TASK OBJECTIVE ::
From the line with "camera: 20 degrees right, 20 degrees down" through the line with "(849, 394) = (521, 325): pink", repeat the entries verbatim, both end lines included, and add nothing.

EXTRACTED MATERIAL ::
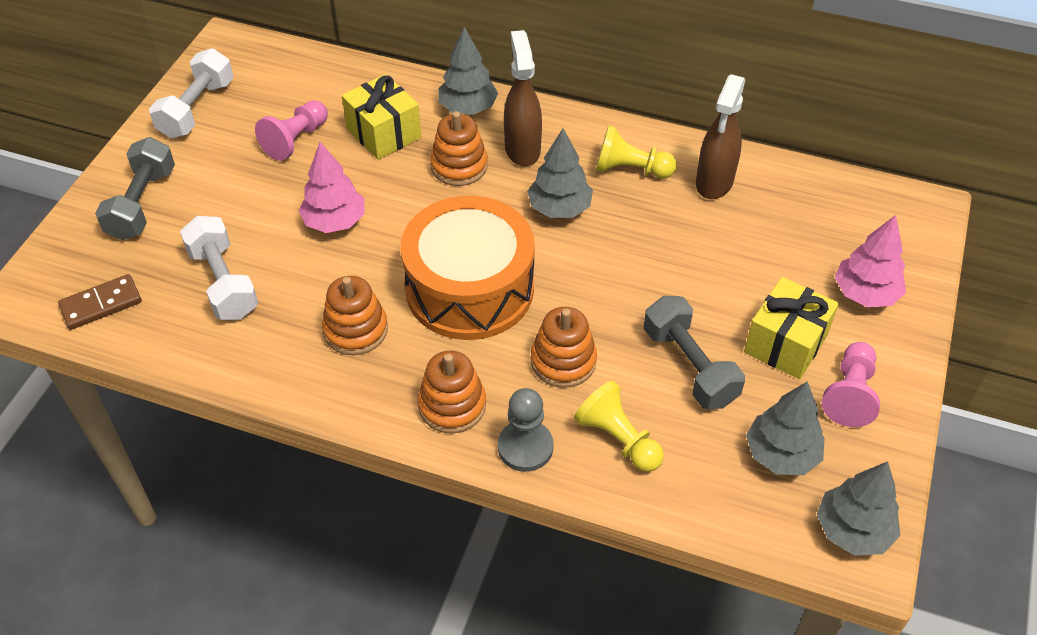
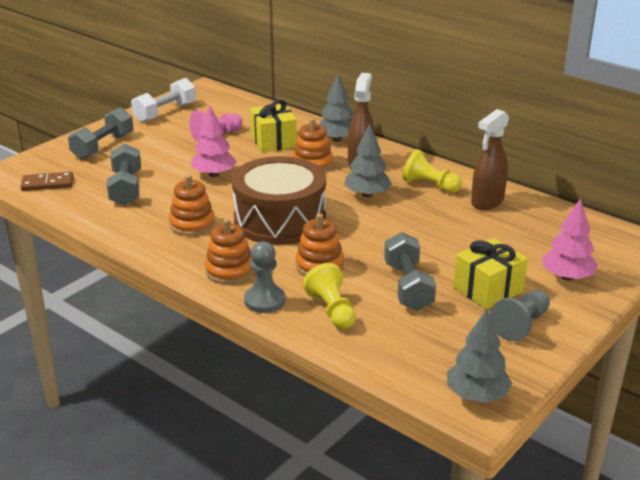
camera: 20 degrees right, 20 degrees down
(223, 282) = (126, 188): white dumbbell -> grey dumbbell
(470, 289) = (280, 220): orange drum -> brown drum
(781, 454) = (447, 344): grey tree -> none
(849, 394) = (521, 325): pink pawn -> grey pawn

---

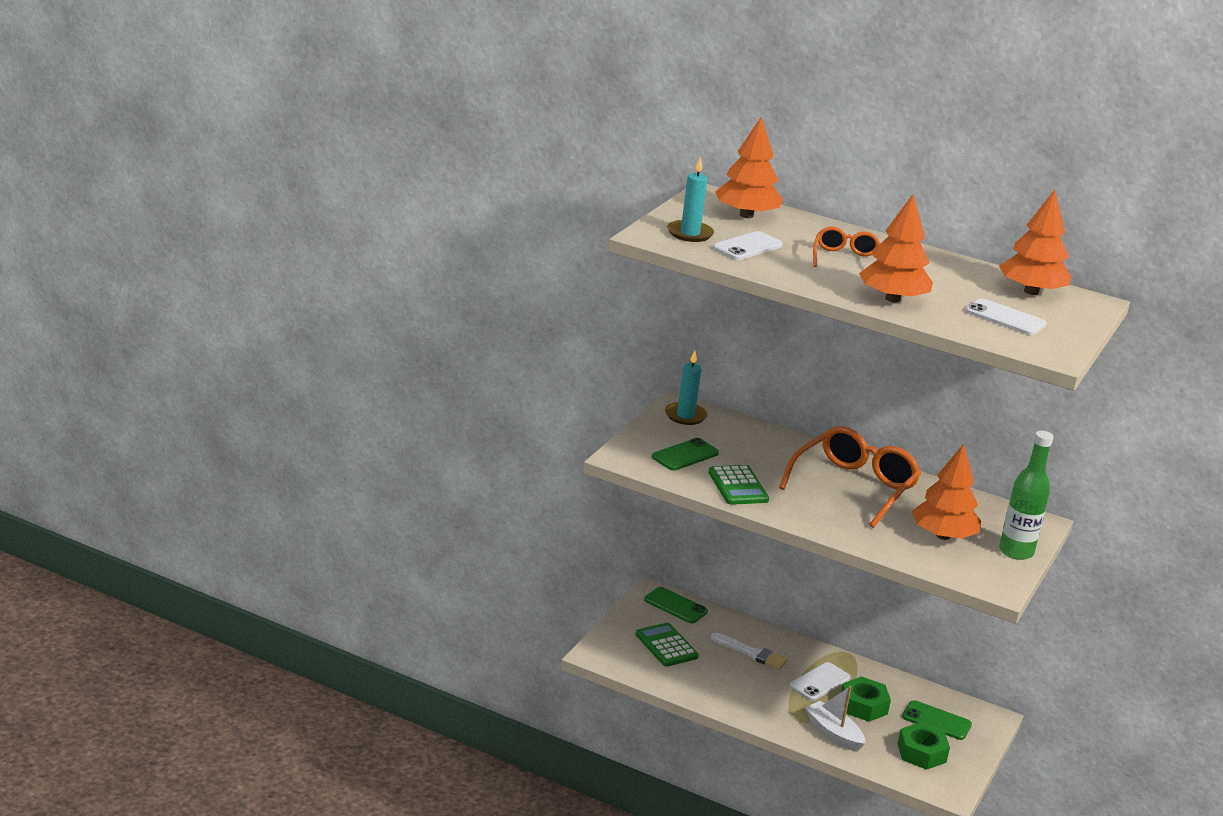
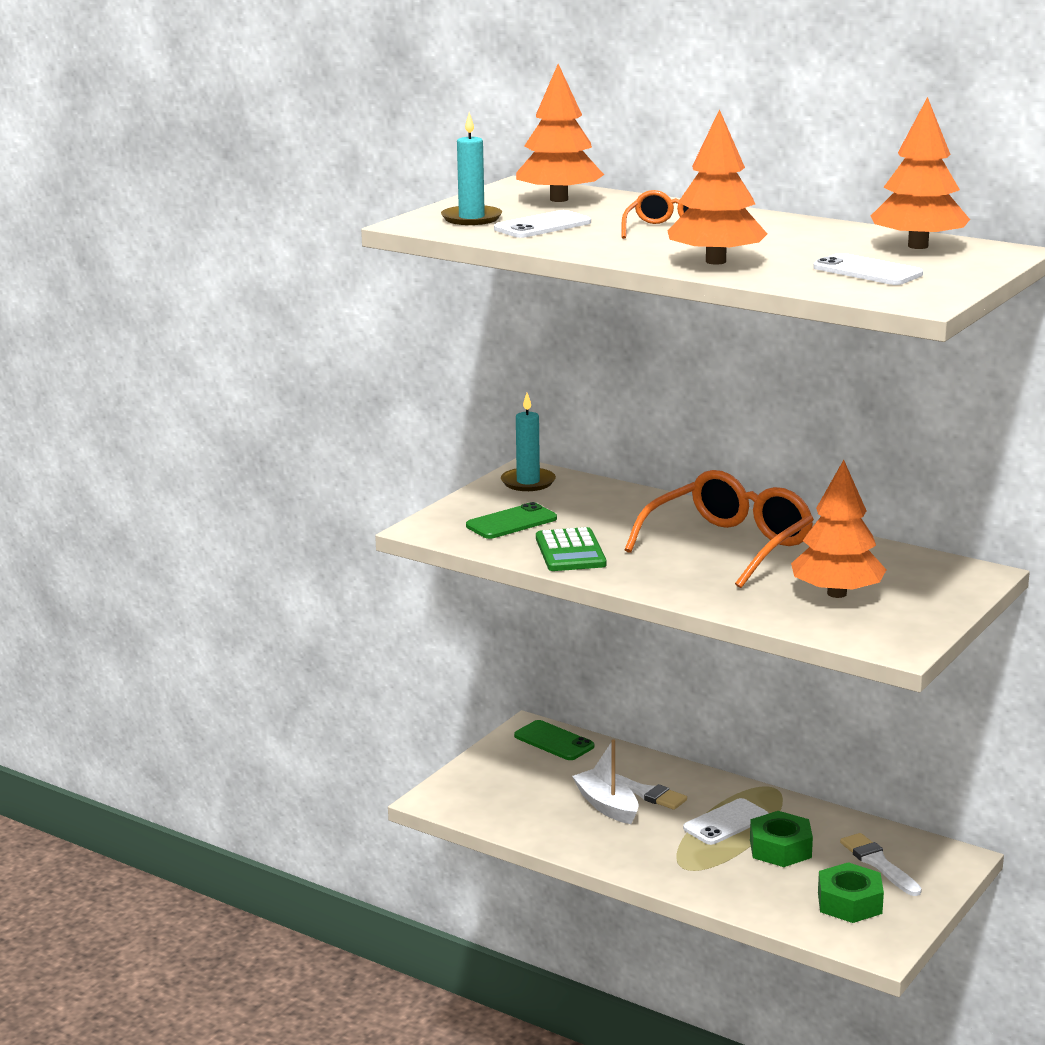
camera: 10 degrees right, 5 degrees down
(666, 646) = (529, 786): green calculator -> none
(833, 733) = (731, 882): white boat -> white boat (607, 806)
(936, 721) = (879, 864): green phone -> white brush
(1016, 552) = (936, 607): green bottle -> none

EXERCISE ANSWER ::
camera: 20 degrees right, 20 degrees down
(223, 282) = (126, 188): white dumbbell -> grey dumbbell
(470, 289) = (280, 220): orange drum -> brown drum
(781, 454) = (447, 344): grey tree -> none
(849, 394) = (521, 325): pink pawn -> grey pawn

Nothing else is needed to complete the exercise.